• **Work instructions**: Leave out every line before the one containing "(592, 296) = (341, 187): green", and set down that line and the rest through the end of the listing exactly.

• **Stored data**:
>>>>

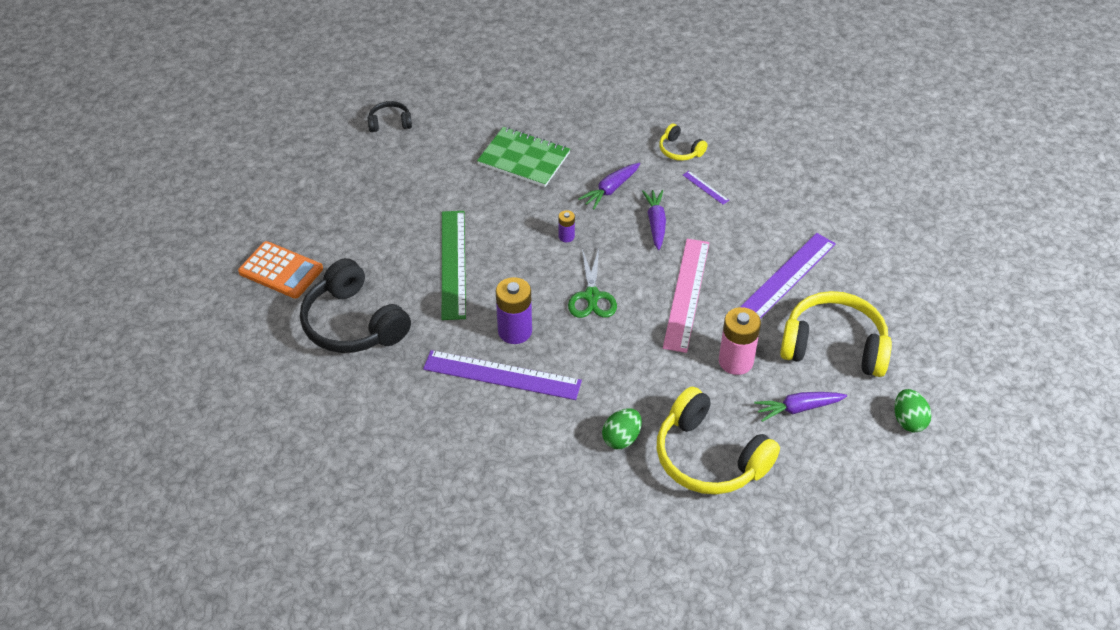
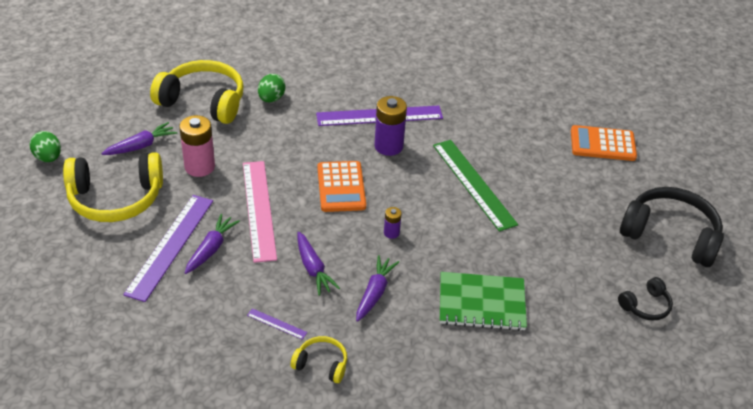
camera: 155 degrees right, 5 degrees down
(354, 323) = (513, 122): black headphones -> black headphones (670, 235)
(592, 296) = (341, 187): green scissors -> orange calculator
(745, 266) = (211, 249): none -> purple carrot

<<<<

• **The answer**:
(592, 296) = (341, 187): green scissors -> orange calculator
(745, 266) = (211, 249): none -> purple carrot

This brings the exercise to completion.